EXERCISE
Begin at the line that has "M203: motor 24V", stop after the line that has "U202: NOT 74HC14", and print exactly those lines from the records below, without any pictures.

DATA IN THIS EXERCISE
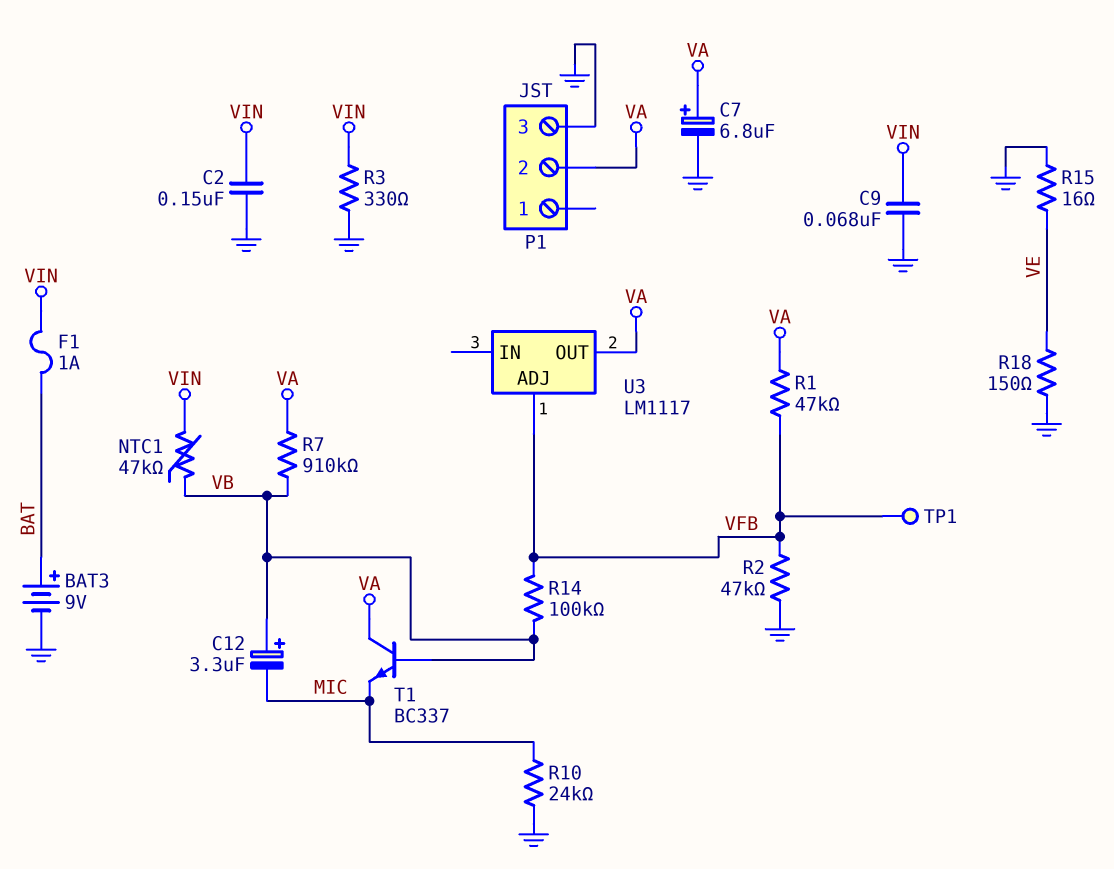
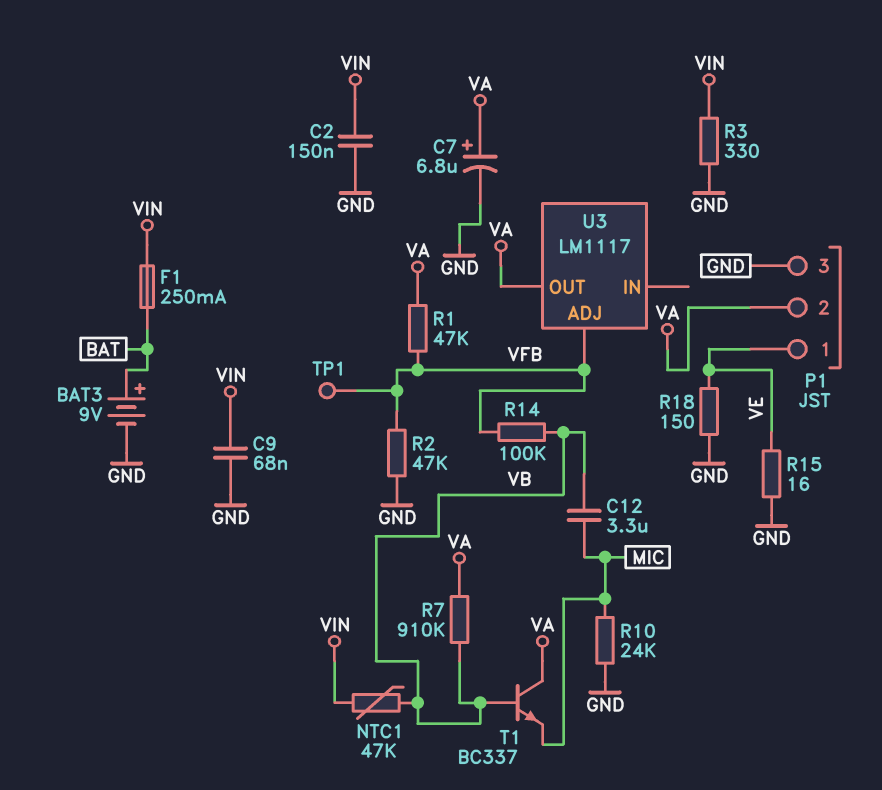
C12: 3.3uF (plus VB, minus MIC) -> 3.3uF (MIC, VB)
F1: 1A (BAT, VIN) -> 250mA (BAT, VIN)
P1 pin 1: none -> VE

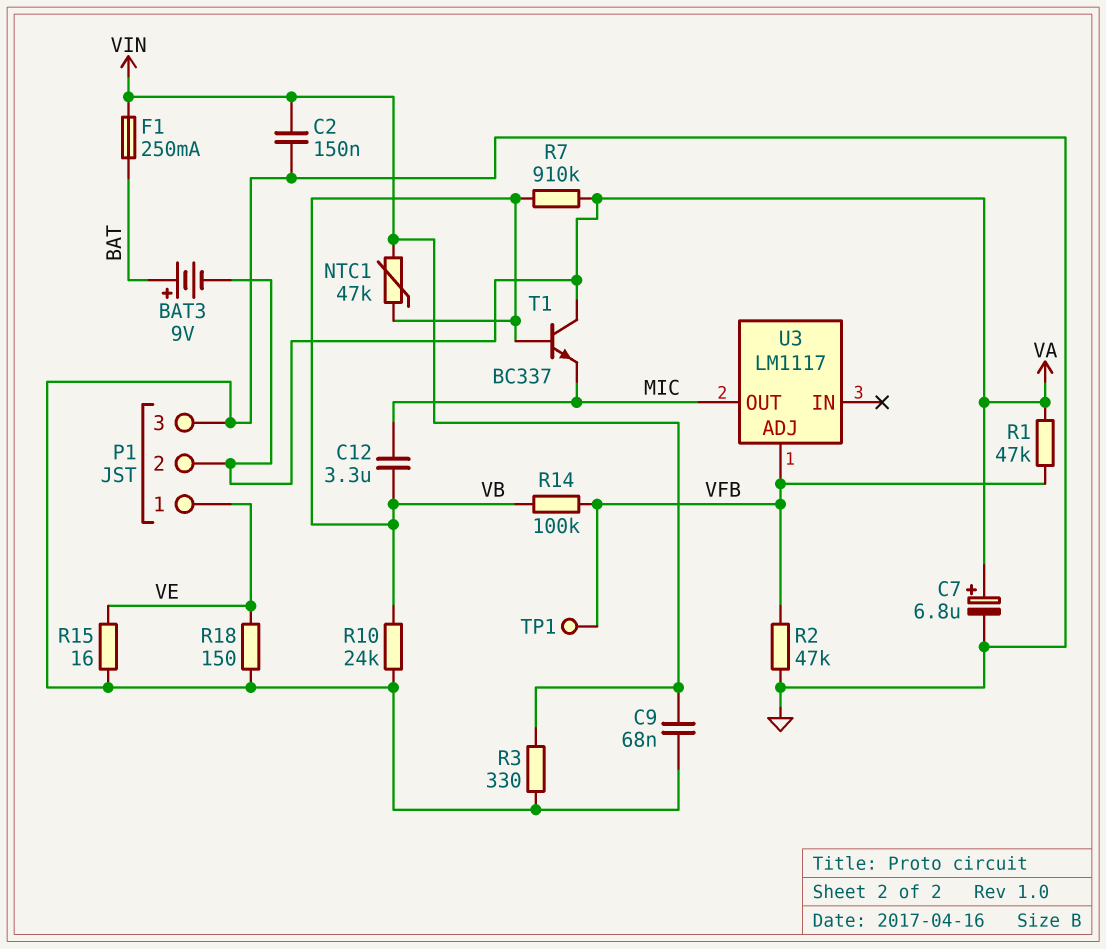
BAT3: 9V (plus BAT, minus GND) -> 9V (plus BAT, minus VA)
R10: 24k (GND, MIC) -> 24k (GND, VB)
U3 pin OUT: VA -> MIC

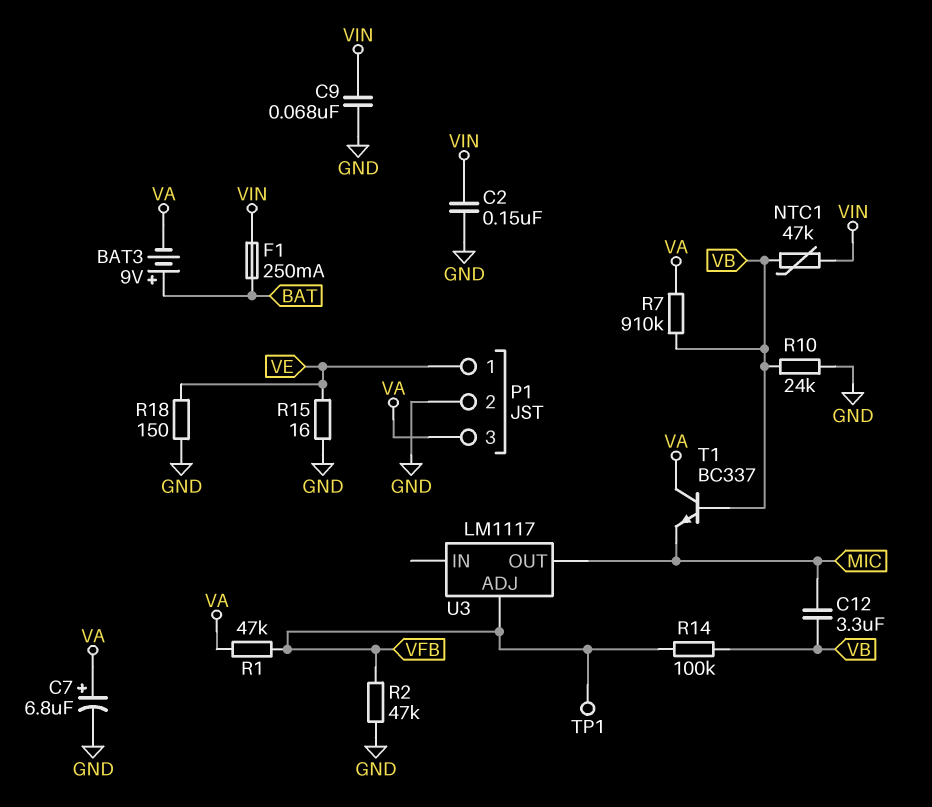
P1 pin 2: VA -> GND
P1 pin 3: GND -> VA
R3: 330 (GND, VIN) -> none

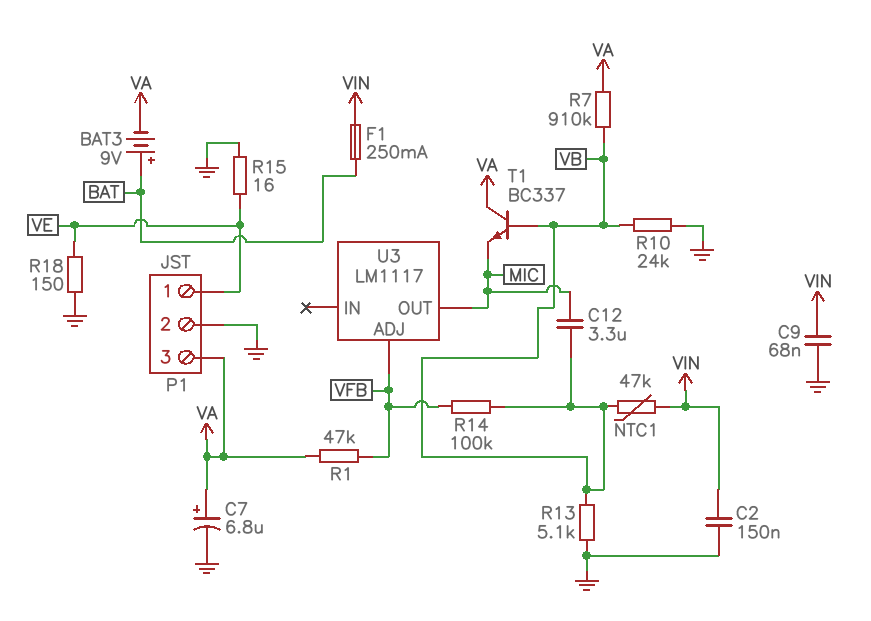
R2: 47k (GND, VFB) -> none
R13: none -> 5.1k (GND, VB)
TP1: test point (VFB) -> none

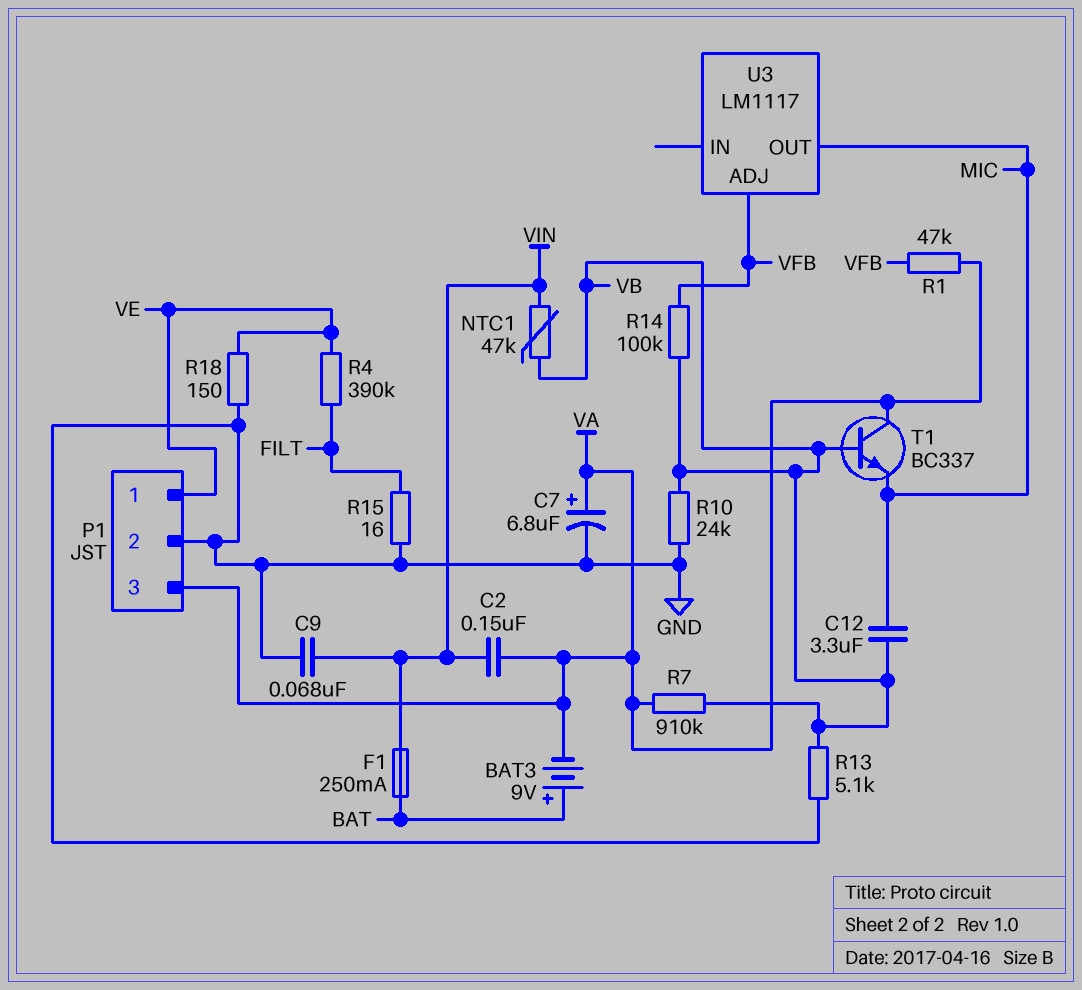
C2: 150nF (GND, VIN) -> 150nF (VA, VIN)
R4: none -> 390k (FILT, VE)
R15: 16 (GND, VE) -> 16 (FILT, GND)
==
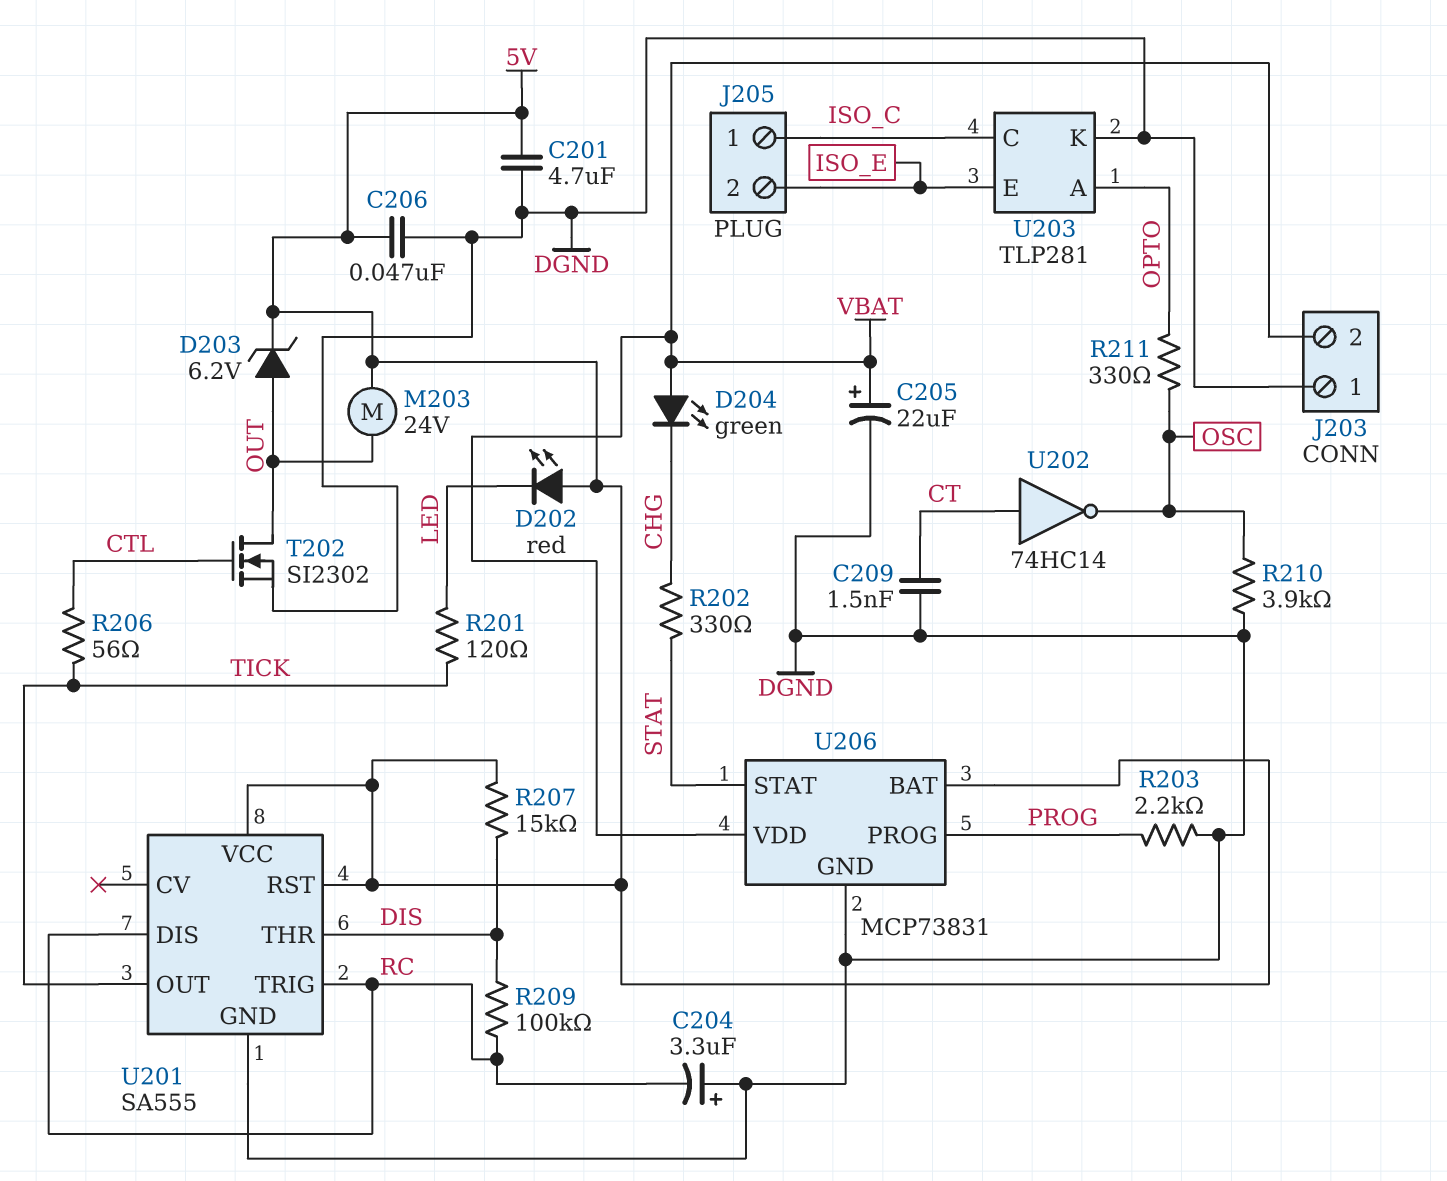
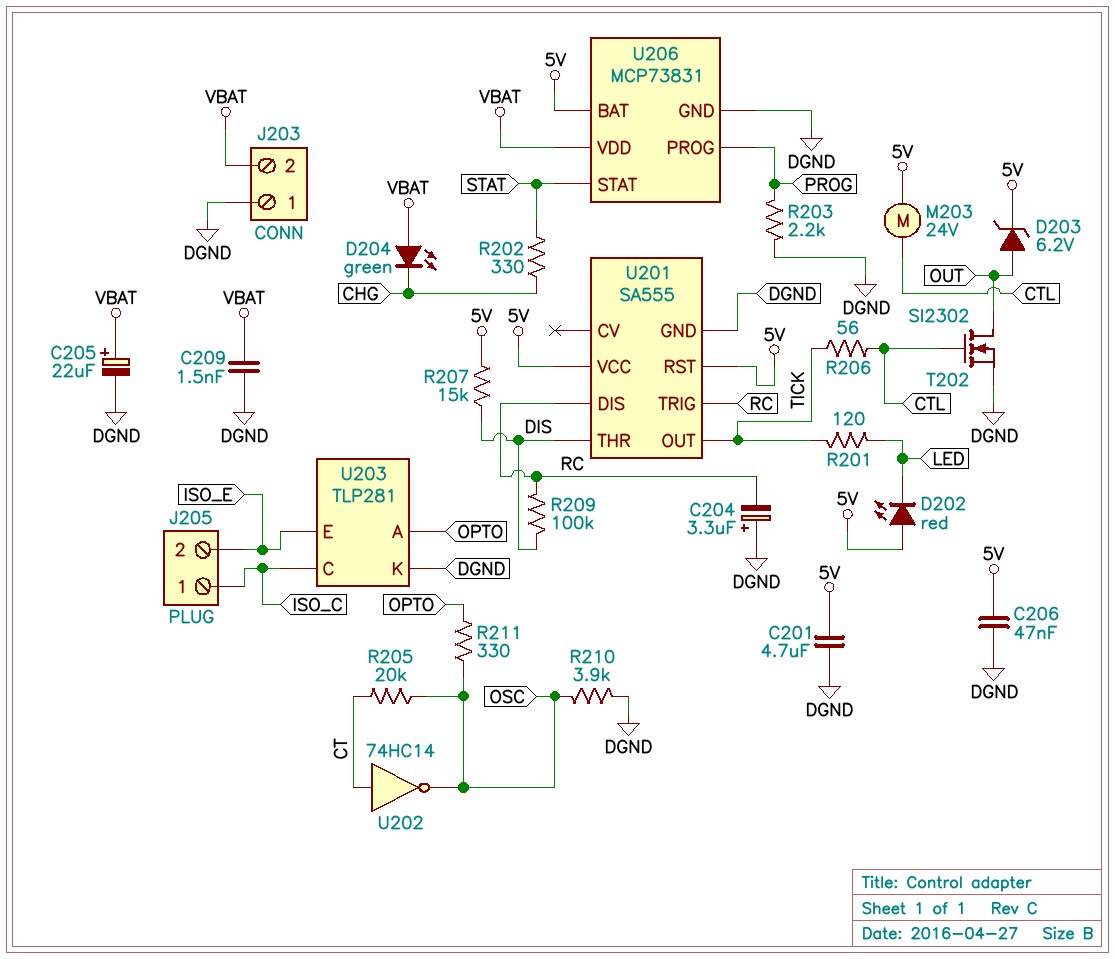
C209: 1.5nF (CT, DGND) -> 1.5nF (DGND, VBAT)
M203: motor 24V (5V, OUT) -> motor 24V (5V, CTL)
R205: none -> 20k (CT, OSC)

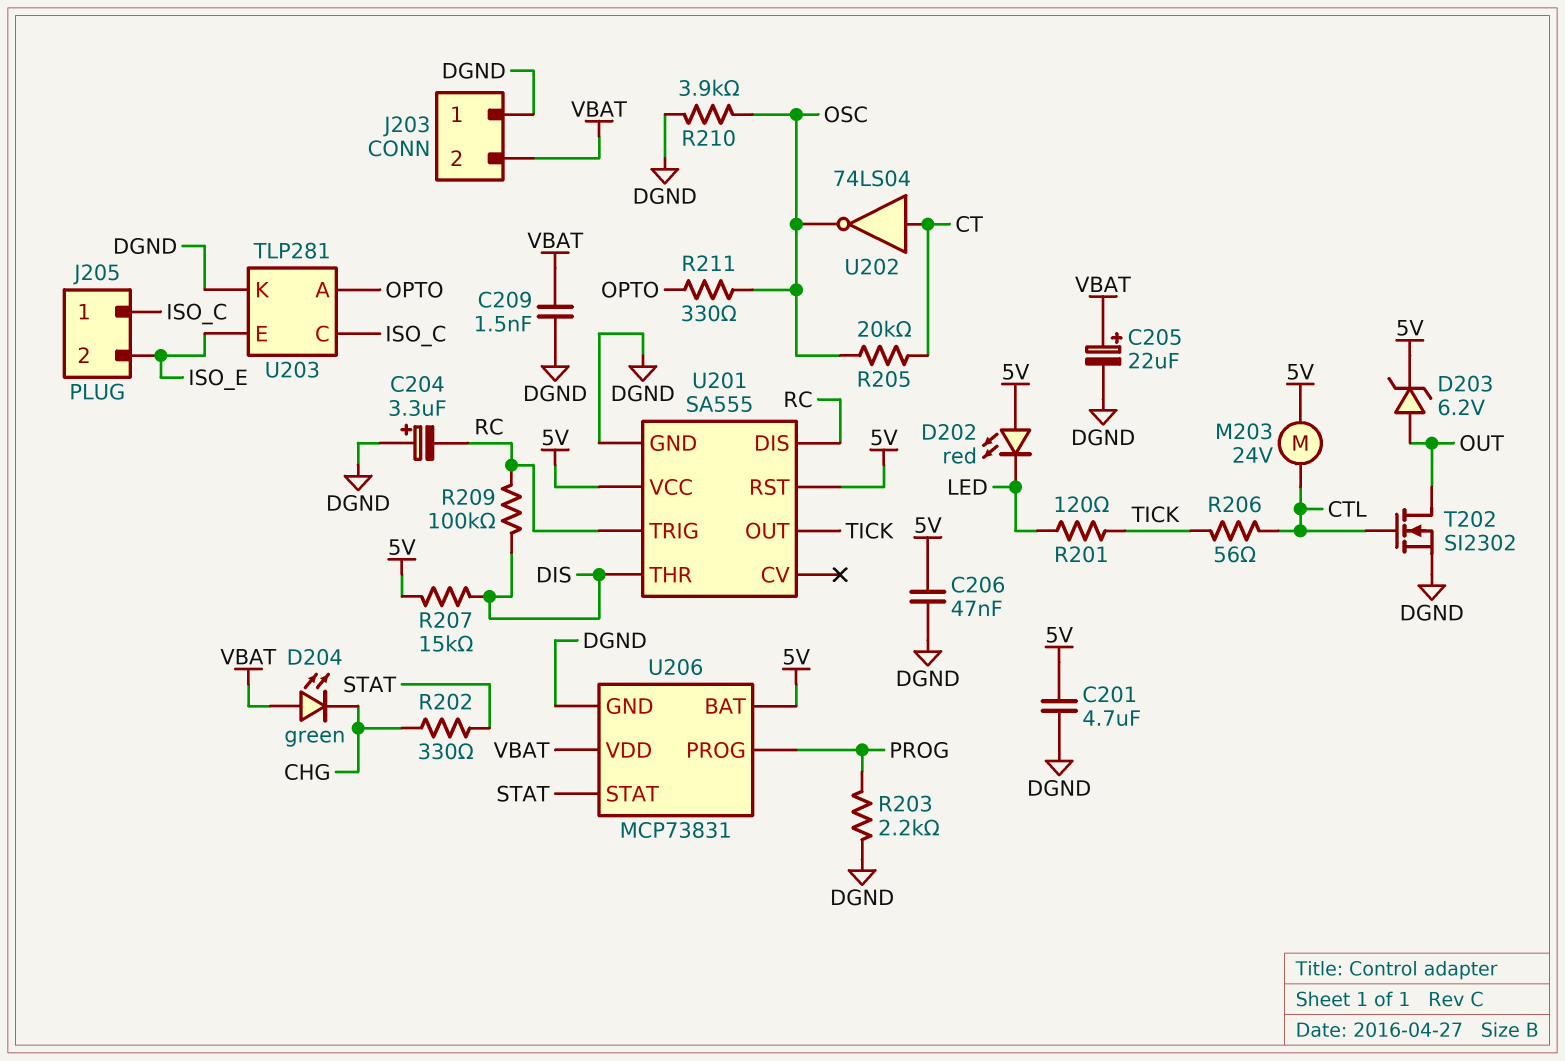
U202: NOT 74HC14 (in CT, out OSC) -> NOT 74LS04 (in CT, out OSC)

SOLVED EXERCISE
M203: motor 24V (5V, OUT) -> motor 24V (5V, CTL)
R205: none -> 20k (CT, OSC)

U202: NOT 74HC14 (in CT, out OSC) -> NOT 74LS04 (in CT, out OSC)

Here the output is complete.